EXERCISE DETAILS: All of the data is to be written out again exactly, without the pictures.

··· MATERIAL TO PROCESS ···

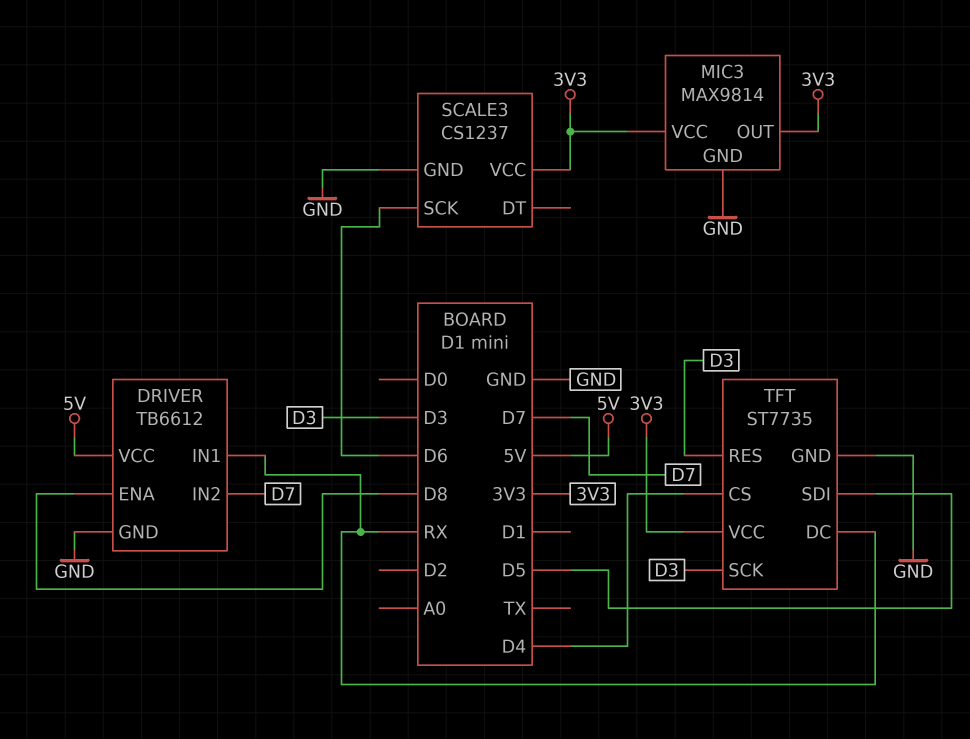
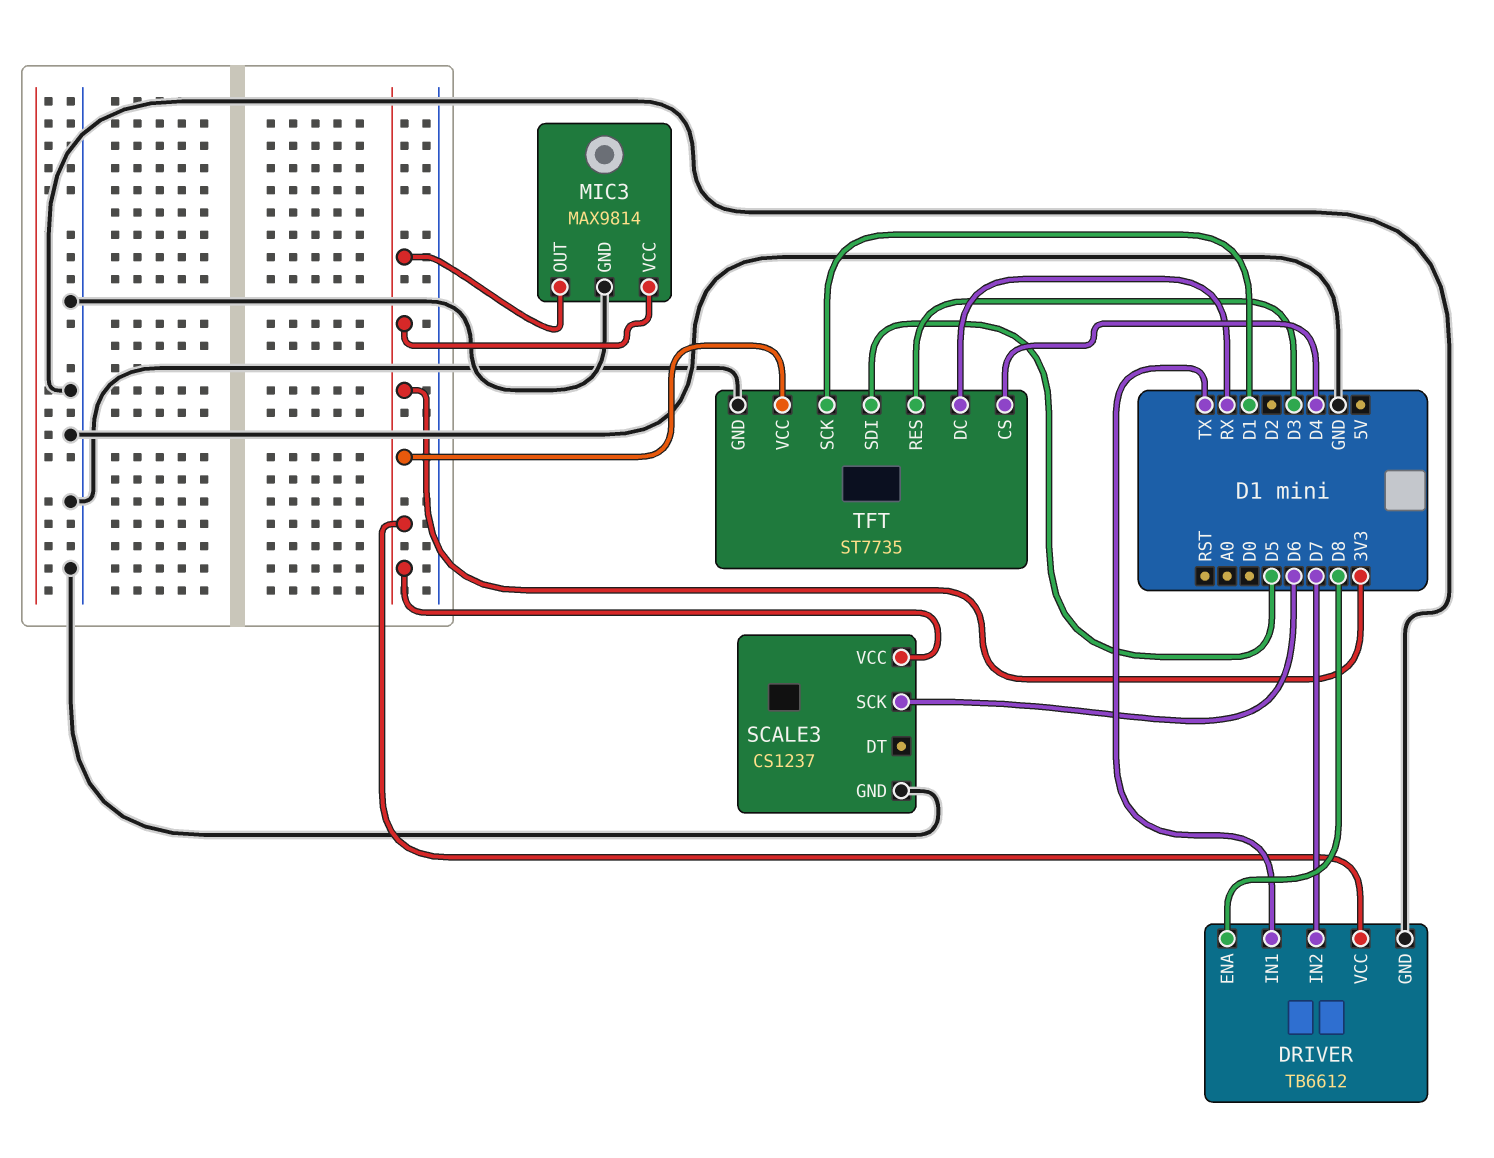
DRIVER pin IN1: RX -> TX
DRIVER pin VCC: 5V -> 3V3
TFT pin SCK: D3 -> D1

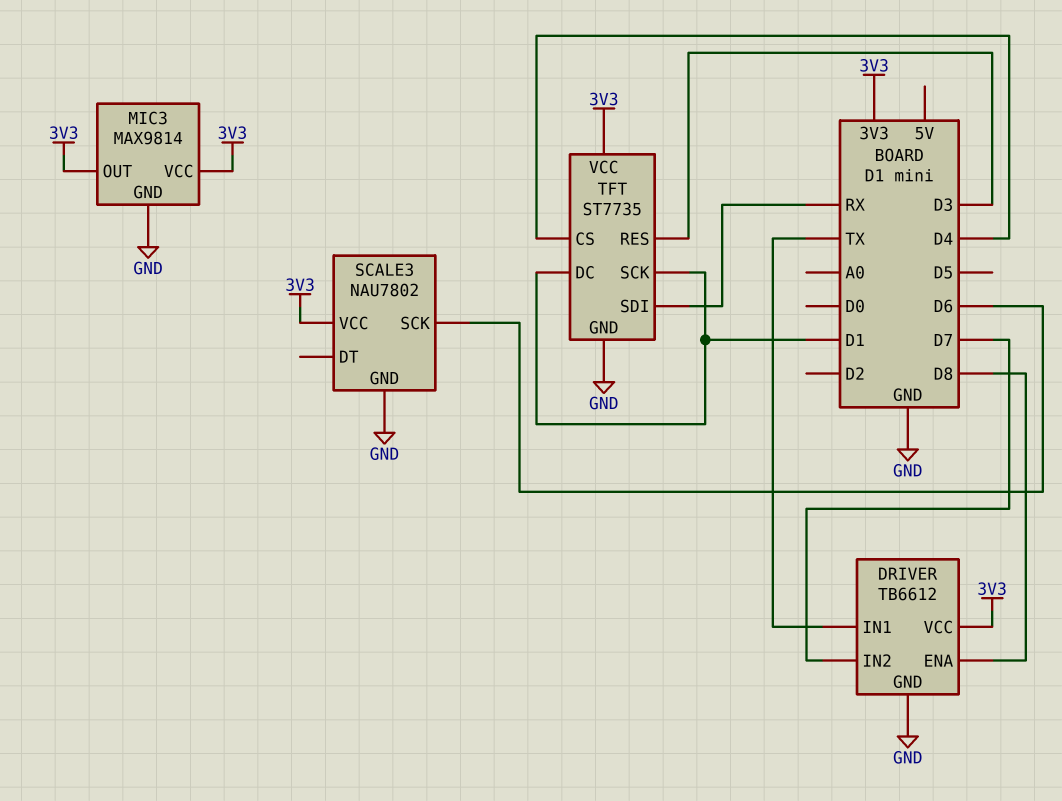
SCALE3: CS1237 -> NAU7802
TFT pin DC: RX -> D1
TFT pin SDI: D5 -> RX

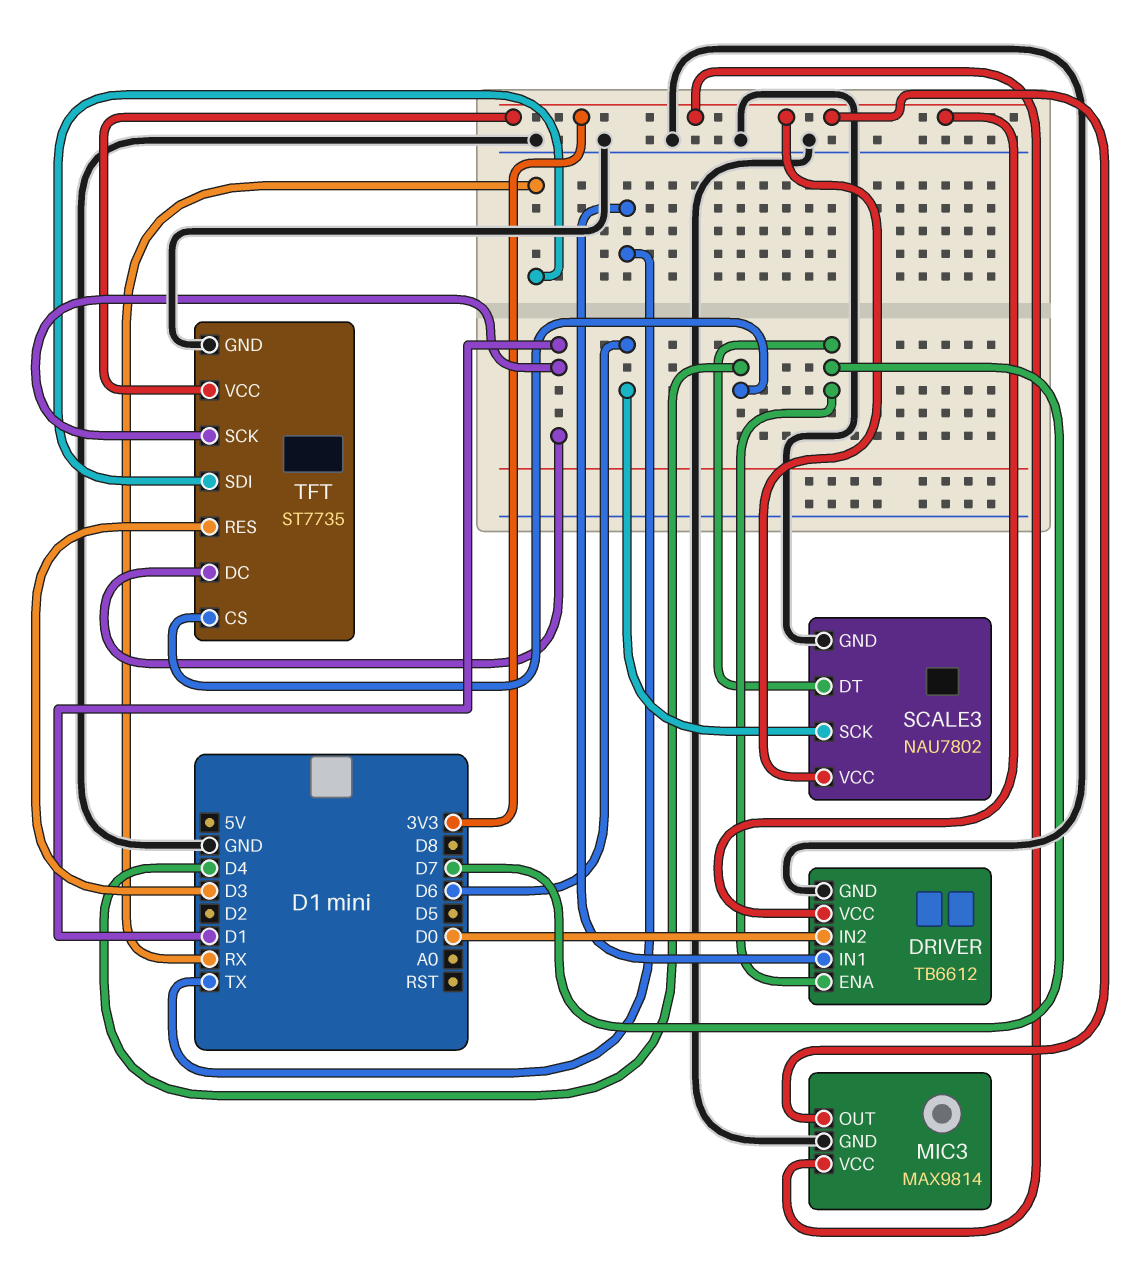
DRIVER pin ENA: D8 -> D7
DRIVER pin IN2: D7 -> D0
SCALE3 pin DT: none -> D7

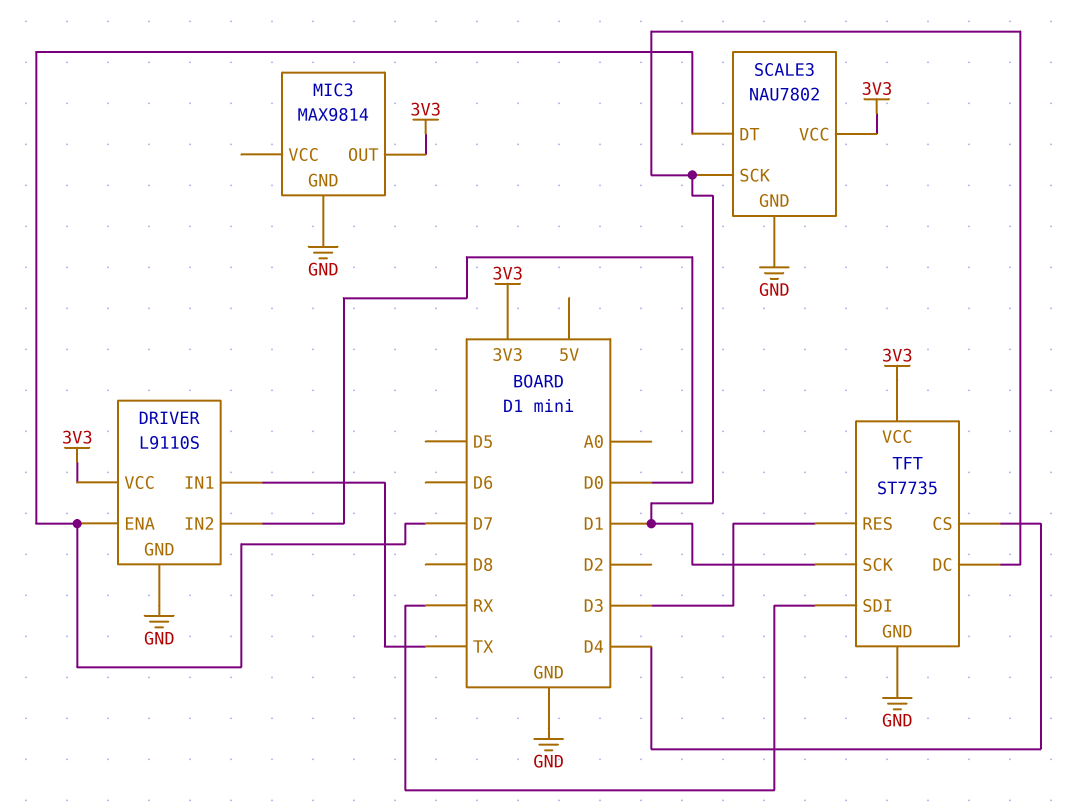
DRIVER: TB6612 -> L9110S
MIC3 pin VCC: 3V3 -> none
SCALE3 pin SCK: D6 -> D1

···

FINISHED TASK:
DRIVER pin IN1: RX -> TX
DRIVER pin VCC: 5V -> 3V3
TFT pin SCK: D3 -> D1

SCALE3: CS1237 -> NAU7802
TFT pin DC: RX -> D1
TFT pin SDI: D5 -> RX

DRIVER pin ENA: D8 -> D7
DRIVER pin IN2: D7 -> D0
SCALE3 pin DT: none -> D7

DRIVER: TB6612 -> L9110S
MIC3 pin VCC: 3V3 -> none
SCALE3 pin SCK: D6 -> D1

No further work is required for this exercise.